[[ EXERCISE MATERIAL open ]]

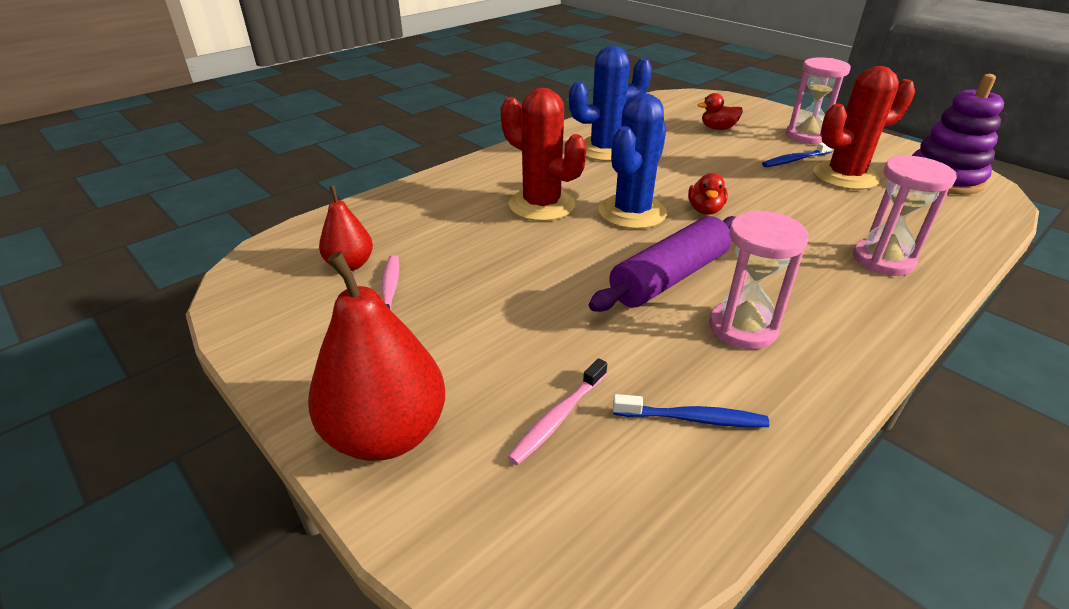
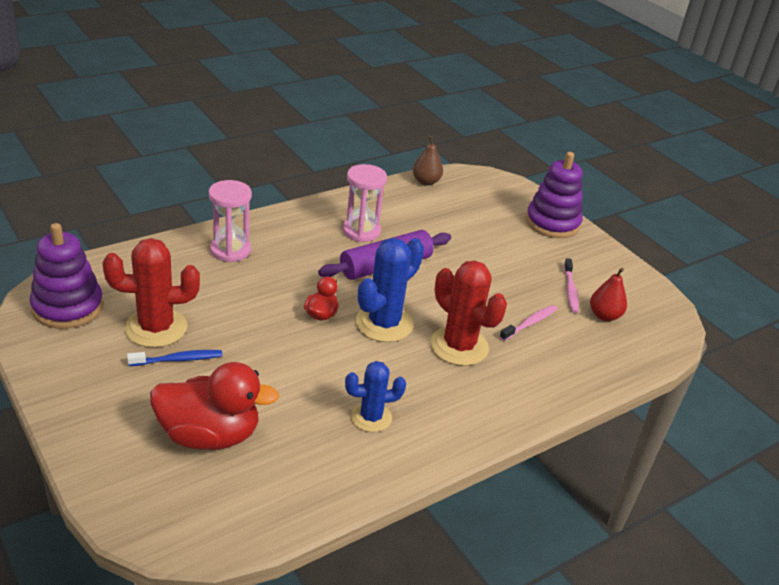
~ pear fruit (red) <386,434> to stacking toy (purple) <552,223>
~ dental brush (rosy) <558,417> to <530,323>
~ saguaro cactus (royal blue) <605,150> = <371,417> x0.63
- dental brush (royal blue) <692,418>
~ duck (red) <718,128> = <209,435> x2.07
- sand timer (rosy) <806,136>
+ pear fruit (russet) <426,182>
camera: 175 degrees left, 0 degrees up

[[ EXERCISE MATERIAL closed ]]

• YOUR ASSIGNMENT: In the entries above, find each line with "brush" and list it.

• ANSWER TO THE PROBLEM:
~ dental brush (rosy) <558,417> to <530,323>
- dental brush (royal blue) <692,418>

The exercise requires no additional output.